### Problem statement
Could you filter the listing for lines with the word "motor" and return them?

### Data to use
---*---

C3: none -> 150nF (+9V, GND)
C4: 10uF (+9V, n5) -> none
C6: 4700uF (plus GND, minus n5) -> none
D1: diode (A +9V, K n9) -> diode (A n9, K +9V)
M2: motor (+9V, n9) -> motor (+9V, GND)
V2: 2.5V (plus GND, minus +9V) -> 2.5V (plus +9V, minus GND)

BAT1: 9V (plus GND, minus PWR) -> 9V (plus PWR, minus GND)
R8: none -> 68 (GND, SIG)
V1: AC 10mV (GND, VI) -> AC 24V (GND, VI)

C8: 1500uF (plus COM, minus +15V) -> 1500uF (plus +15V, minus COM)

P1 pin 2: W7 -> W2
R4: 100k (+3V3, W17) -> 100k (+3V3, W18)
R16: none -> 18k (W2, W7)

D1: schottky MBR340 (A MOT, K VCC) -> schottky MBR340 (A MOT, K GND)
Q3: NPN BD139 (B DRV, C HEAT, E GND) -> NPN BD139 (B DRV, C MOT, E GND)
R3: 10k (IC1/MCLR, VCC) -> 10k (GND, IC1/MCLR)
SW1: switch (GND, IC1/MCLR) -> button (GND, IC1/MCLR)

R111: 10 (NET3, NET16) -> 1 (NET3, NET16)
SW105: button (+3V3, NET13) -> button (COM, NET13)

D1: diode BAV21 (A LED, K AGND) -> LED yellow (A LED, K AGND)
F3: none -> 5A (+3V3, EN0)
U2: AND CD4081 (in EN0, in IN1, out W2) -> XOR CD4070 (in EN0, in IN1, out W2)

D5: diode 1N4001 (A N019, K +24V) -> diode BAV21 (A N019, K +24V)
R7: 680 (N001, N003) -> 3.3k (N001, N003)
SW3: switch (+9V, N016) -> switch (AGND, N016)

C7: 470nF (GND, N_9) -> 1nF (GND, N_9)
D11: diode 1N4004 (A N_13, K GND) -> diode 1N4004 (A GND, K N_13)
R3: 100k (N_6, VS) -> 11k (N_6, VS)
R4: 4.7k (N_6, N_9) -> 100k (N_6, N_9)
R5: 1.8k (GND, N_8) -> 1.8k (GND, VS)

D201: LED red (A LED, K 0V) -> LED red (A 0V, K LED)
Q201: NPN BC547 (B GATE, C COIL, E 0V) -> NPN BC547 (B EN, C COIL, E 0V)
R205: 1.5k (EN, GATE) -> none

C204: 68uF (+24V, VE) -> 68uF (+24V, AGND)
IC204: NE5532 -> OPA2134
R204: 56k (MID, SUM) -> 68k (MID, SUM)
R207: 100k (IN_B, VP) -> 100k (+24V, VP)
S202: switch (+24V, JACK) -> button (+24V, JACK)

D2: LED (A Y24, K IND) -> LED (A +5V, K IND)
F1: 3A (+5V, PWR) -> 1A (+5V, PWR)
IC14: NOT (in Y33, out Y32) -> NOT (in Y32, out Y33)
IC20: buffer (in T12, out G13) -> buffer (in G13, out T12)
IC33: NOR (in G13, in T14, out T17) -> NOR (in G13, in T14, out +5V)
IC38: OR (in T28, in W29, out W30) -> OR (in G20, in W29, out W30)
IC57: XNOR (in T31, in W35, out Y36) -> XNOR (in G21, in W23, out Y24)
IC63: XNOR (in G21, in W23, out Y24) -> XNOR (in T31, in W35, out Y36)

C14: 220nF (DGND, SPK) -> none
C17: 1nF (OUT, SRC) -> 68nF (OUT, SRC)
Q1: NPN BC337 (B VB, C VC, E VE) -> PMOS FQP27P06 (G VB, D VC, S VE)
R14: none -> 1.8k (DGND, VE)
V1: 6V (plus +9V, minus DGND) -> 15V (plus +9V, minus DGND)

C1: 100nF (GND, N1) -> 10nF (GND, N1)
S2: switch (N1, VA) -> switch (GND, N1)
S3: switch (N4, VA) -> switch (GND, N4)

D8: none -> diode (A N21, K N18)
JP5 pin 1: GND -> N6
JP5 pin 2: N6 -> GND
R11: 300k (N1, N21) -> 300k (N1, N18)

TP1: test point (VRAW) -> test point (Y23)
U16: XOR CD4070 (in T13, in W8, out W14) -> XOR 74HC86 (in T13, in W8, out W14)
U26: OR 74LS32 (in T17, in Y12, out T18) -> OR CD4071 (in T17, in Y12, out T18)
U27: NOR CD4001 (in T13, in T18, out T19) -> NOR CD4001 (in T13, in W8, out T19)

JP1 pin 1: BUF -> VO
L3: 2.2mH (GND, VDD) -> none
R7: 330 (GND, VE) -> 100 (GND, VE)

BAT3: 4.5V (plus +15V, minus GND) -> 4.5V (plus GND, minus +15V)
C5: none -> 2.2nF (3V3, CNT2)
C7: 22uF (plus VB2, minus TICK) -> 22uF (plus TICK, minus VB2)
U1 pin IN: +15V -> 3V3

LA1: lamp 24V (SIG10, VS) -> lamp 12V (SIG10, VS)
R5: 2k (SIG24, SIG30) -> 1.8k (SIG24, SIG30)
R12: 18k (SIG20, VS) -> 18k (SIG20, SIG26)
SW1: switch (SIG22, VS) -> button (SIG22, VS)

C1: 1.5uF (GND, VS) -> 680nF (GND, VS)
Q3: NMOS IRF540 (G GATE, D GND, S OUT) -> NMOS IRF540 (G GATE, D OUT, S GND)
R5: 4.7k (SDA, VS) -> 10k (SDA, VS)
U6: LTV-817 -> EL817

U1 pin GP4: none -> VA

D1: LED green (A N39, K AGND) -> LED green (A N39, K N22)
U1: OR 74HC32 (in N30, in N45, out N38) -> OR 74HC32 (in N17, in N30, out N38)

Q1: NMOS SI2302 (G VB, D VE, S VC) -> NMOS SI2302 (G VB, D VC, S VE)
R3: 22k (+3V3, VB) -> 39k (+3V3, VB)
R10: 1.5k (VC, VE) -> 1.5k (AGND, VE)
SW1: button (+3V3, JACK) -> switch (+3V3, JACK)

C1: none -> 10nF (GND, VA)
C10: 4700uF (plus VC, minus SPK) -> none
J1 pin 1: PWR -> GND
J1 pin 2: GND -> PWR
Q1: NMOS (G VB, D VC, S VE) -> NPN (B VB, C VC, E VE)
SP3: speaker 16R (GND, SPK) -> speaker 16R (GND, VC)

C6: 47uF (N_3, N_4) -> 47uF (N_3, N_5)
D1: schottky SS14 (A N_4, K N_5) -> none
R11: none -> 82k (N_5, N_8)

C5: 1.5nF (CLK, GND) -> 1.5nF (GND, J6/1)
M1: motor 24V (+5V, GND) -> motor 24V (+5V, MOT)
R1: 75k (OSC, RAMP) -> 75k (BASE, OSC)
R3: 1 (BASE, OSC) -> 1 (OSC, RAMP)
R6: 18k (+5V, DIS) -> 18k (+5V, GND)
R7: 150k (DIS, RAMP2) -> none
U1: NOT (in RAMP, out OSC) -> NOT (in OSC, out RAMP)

---*---

### Written response
M2: motor (+9V, n9) -> motor (+9V, GND)
M1: motor 24V (+5V, GND) -> motor 24V (+5V, MOT)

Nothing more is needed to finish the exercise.